═══ DATASET EXTRACT ═══

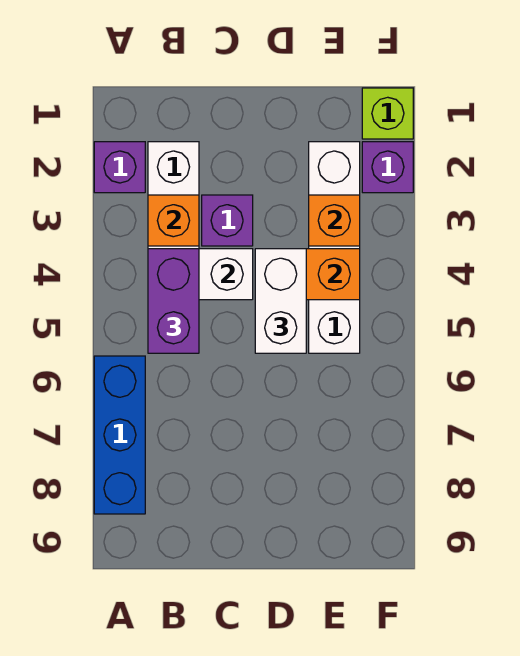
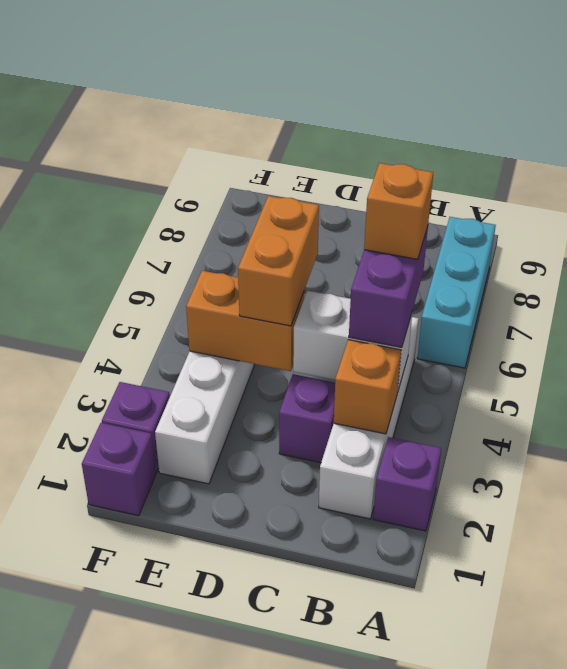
blue brick A6:A8 level 1 -> cyan brick A6:A8 level 1
white brick D4:D5 level 3 -> orange brick D4:D5 level 3
orange brick E3 level 2 -> orange brick B5 level 4
lime brick F1 level 1 -> purple brick F1 level 1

═══

● **YOUR TASK**:
Please work out how many lines above carry "orange", writing only the result.

● **TASK SOLUTION**:
2